Data items

__________________________________________________

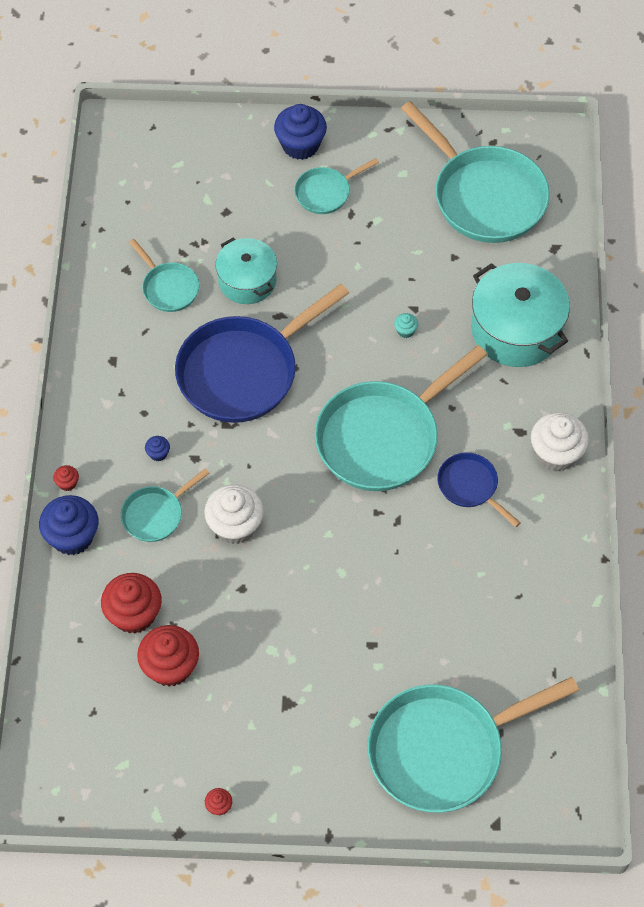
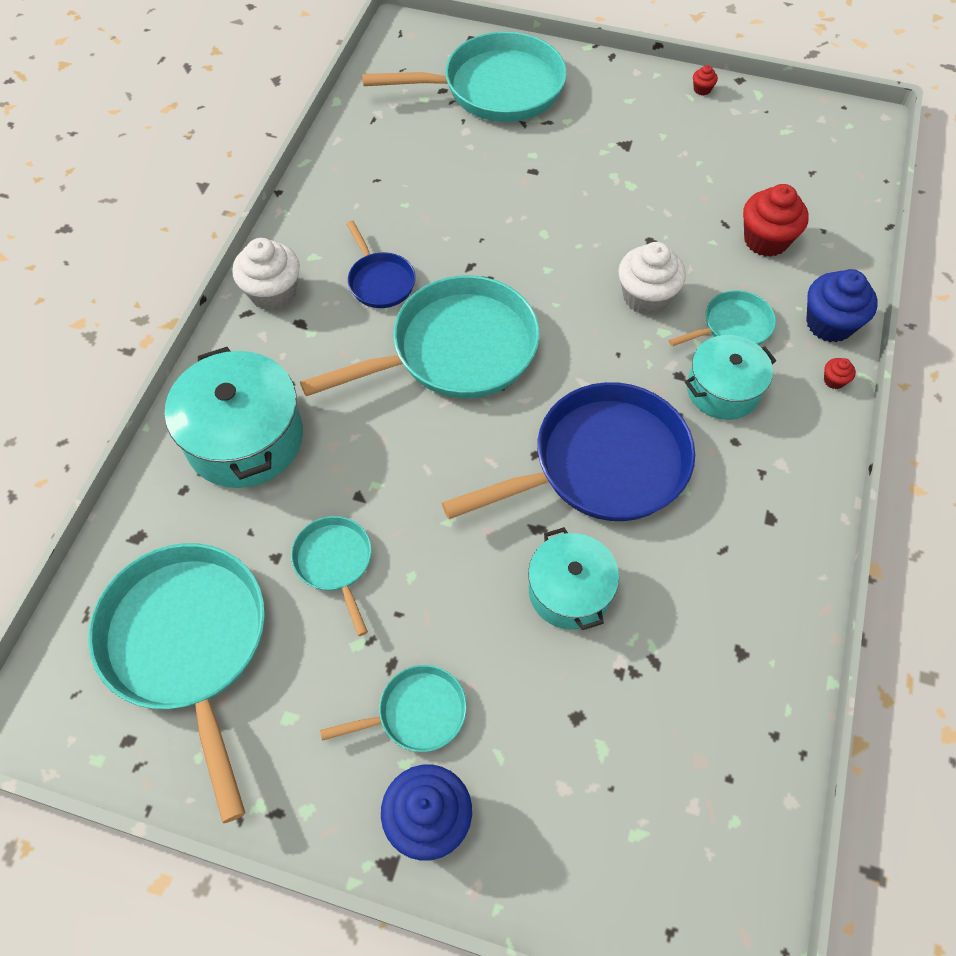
camera: 165 degrees left, 0 degrees up
turquoise pan [129,239,199,312] -> turquoise pan moved to [291,516,372,636]
red cupcake [137,625,199,687] -> none
blue cupcake [145,436,170,462] -> turquoise pot [685,335,776,420]
turquoise cupcake [394,313,418,338] -> none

__________________________________________________

**TASK STATEMENT**: Across the records above, return every line that contains the word "none".

**PROBLEM SOLUTION**:
red cupcake [137,625,199,687] -> none
turquoise cupcake [394,313,418,338] -> none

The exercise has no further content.